ASSIGNED TASK → In the records below, find the line containing "white hammer: 9 -> 4" and repeat it and every line after it exactly, without pictures.

Colored object listings:
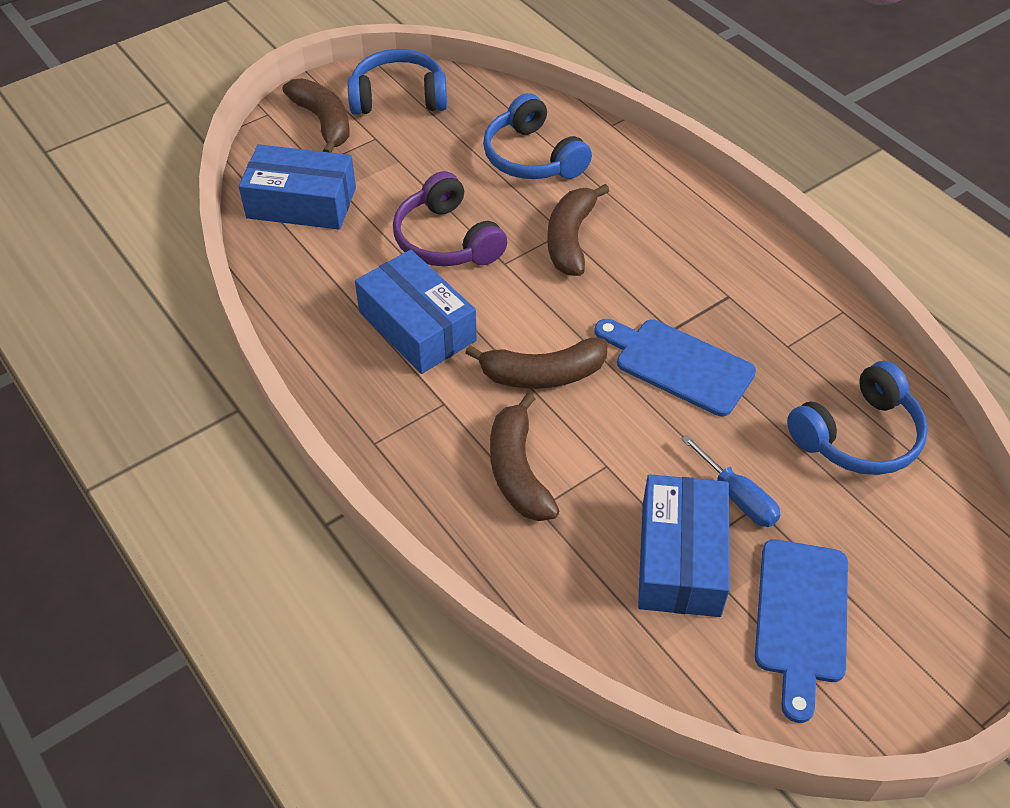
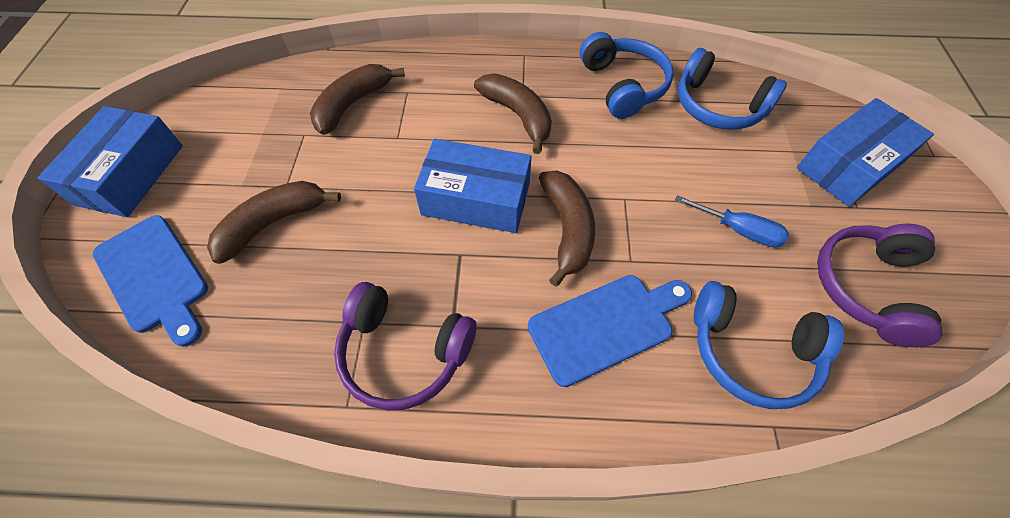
purple headphones: 1 -> 2

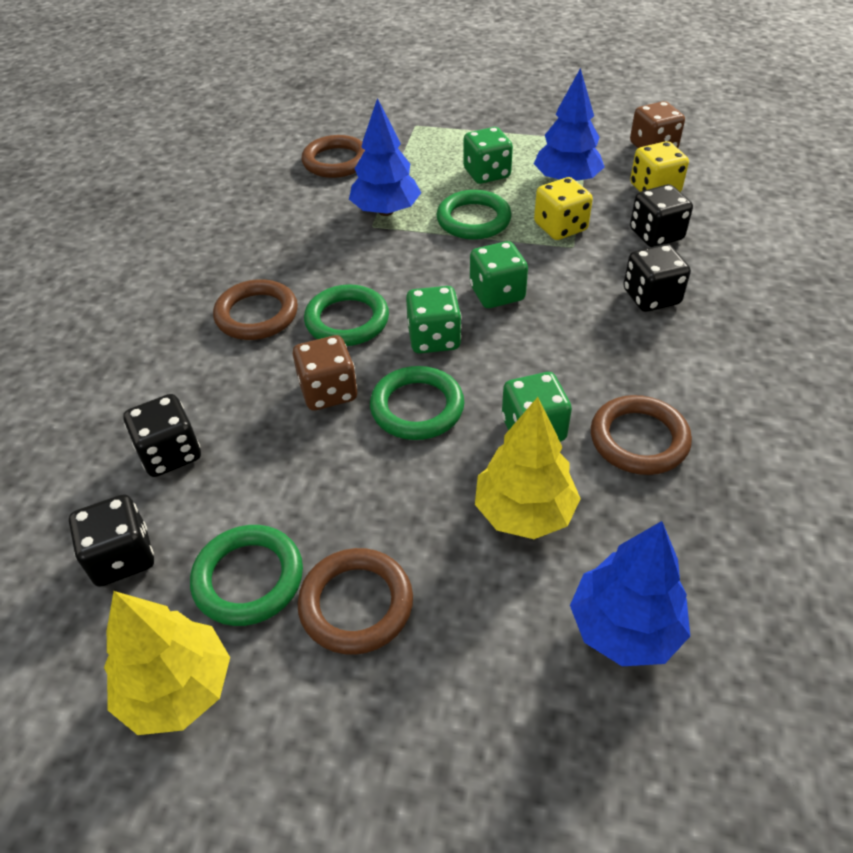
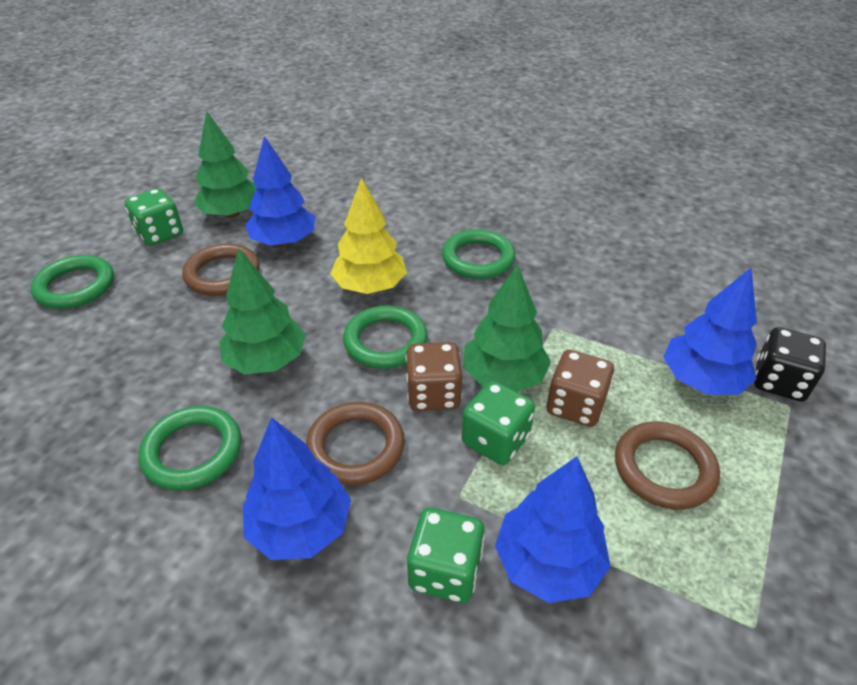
black dice: 4 -> 1
blue tree: 3 -> 4
brown ring: 4 -> 3
green dice: 4 -> 3
green tree: 0 -> 3
yellow dice: 2 -> 0
yellow tree: 2 -> 1

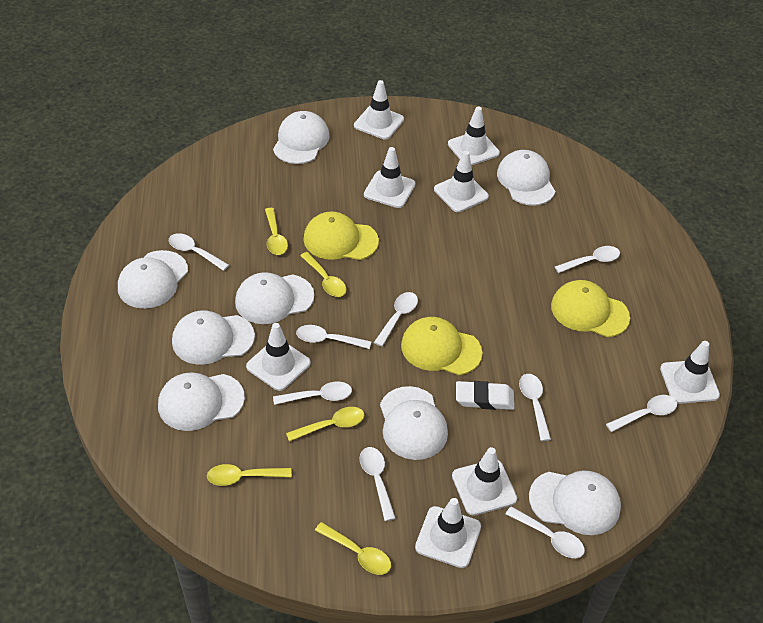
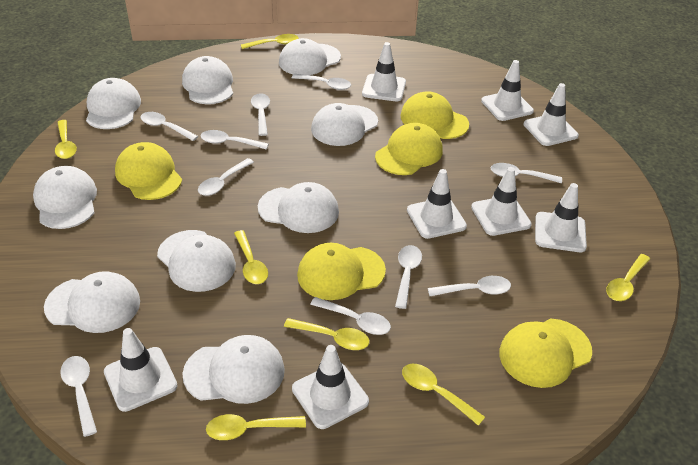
white cap: 8 -> 9
white eraser: 1 -> 0
white spoon: 9 -> 10
yellow cap: 3 -> 5
yellow spoon: 5 -> 7

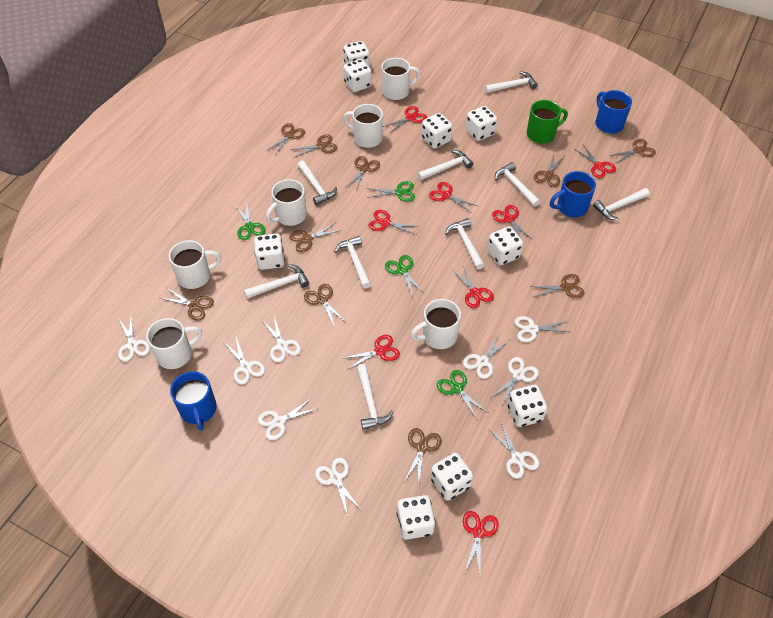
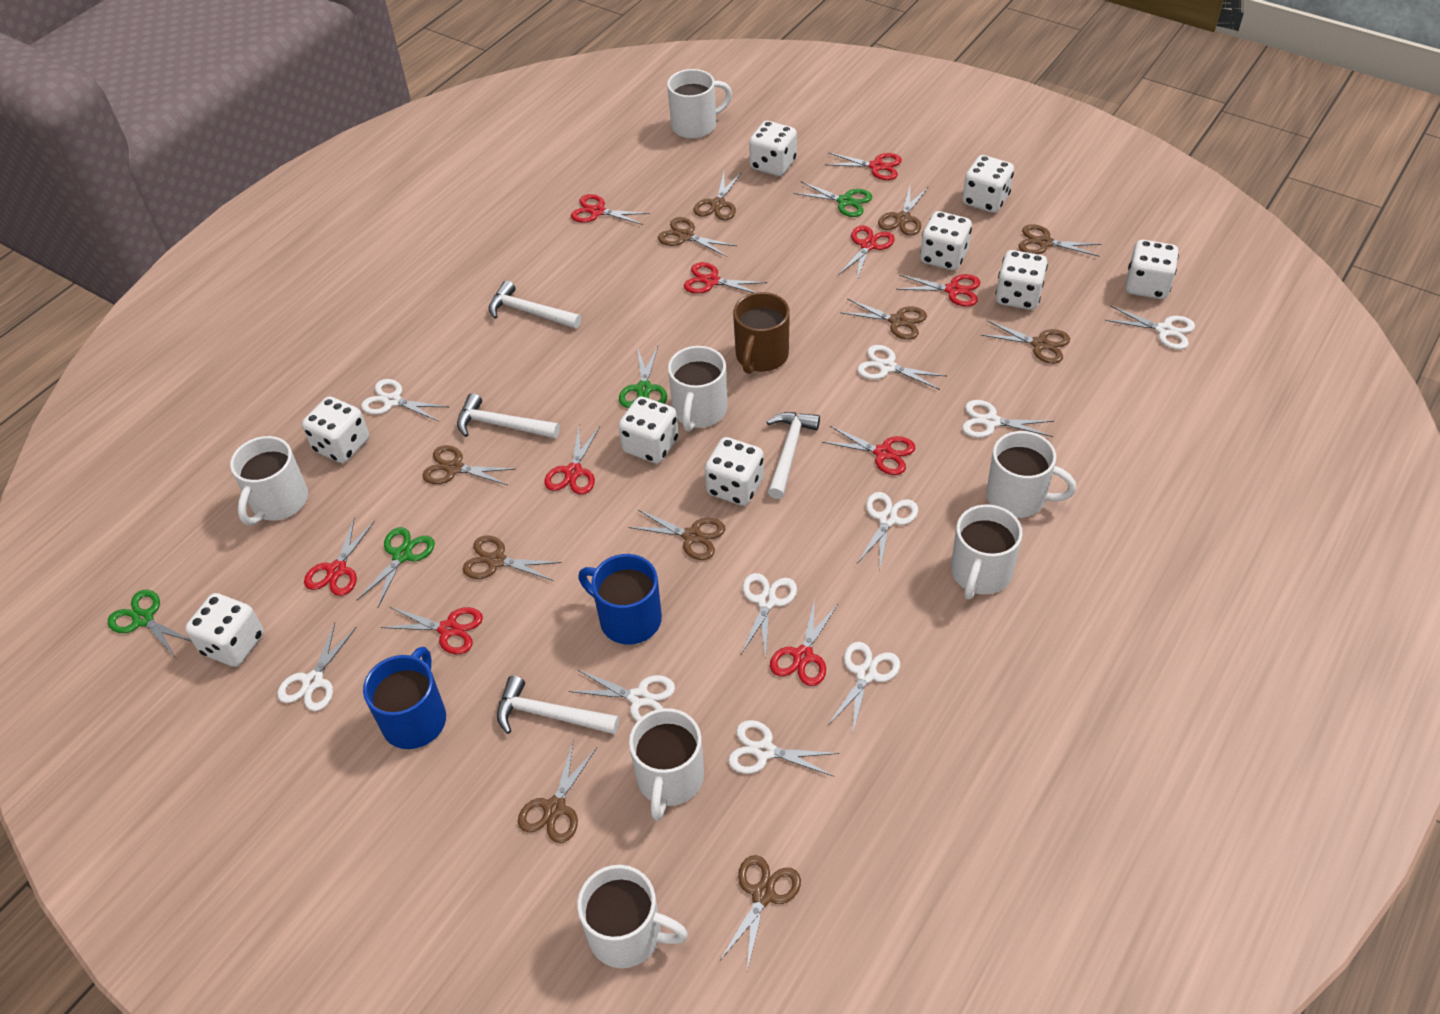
blue mug: 3 -> 2
brown mug: 0 -> 1
brown scissors: 10 -> 11
green mug: 1 -> 0
red scissors: 8 -> 10
white hammer: 9 -> 4
white mug: 6 -> 7
white scissors: 9 -> 10

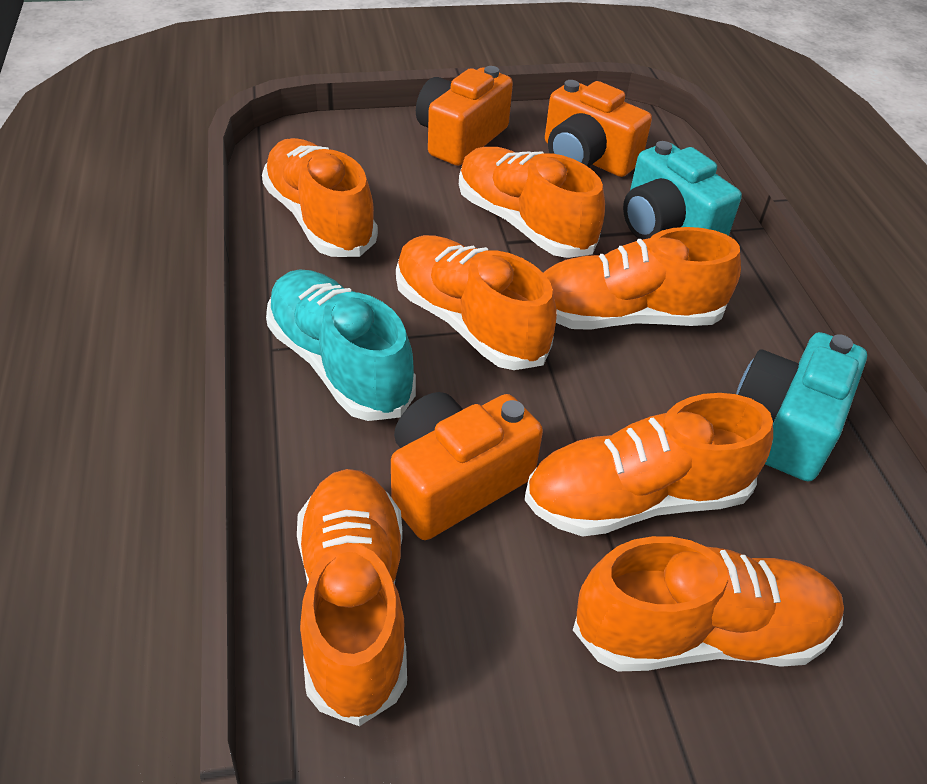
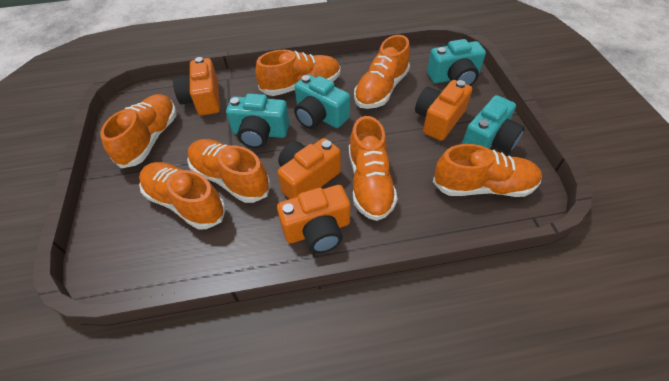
orange camera: 3 -> 4
turquoise camera: 2 -> 4
turquoise shoe: 1 -> 0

WRITTEN ANSWER →
white hammer: 9 -> 4
white mug: 6 -> 7
white scissors: 9 -> 10

orange camera: 3 -> 4
turquoise camera: 2 -> 4
turquoise shoe: 1 -> 0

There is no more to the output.